What needs to be done
Only the lines below starting at the one that contains "352 153 397>" and ending at the one that contains "155 251 205>" are to be reproduced, exactly and with both ends kept.
*** Opening of Exercise data ***
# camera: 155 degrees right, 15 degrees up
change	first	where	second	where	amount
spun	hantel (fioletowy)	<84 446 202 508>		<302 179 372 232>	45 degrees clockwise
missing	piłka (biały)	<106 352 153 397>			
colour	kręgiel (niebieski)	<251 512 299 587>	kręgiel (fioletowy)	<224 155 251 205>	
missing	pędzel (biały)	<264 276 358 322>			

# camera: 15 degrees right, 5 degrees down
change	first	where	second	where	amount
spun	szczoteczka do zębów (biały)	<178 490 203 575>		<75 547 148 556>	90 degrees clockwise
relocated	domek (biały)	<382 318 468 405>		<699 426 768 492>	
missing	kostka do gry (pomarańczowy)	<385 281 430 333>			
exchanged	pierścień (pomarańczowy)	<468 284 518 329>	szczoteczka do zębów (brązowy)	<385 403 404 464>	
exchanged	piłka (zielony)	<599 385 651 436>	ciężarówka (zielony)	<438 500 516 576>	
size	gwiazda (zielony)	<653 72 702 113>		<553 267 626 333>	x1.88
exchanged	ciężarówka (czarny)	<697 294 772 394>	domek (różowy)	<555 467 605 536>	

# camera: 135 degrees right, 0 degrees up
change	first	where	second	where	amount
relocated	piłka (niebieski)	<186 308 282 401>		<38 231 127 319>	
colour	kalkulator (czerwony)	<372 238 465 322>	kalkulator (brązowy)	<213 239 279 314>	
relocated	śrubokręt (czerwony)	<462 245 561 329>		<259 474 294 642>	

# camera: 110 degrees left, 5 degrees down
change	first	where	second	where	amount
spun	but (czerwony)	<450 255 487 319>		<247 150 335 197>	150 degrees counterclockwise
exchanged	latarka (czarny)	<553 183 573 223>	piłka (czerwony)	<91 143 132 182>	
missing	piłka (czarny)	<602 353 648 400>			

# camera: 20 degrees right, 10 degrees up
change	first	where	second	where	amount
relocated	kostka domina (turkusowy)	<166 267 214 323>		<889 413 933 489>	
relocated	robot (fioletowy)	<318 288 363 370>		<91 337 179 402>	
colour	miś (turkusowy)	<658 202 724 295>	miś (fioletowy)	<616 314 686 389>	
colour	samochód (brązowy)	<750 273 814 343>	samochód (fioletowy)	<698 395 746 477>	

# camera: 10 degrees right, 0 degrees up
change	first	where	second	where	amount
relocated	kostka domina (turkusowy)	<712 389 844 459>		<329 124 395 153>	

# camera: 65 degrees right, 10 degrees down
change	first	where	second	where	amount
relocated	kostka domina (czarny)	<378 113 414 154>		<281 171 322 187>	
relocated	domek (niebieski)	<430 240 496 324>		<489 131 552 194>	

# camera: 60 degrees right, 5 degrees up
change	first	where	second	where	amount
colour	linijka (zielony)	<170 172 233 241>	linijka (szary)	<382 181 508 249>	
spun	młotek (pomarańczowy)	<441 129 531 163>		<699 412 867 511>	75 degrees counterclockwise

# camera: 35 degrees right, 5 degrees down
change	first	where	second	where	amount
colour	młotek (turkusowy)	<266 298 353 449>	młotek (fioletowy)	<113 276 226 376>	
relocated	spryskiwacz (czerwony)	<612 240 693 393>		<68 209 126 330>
*** Close of Exercise data ***
Answer section
missing	piłka (biały)	<106 352 153 397>			
colour	kręgiel (niebieski)	<251 512 299 587>	kręgiel (fioletowy)	<224 155 251 205>	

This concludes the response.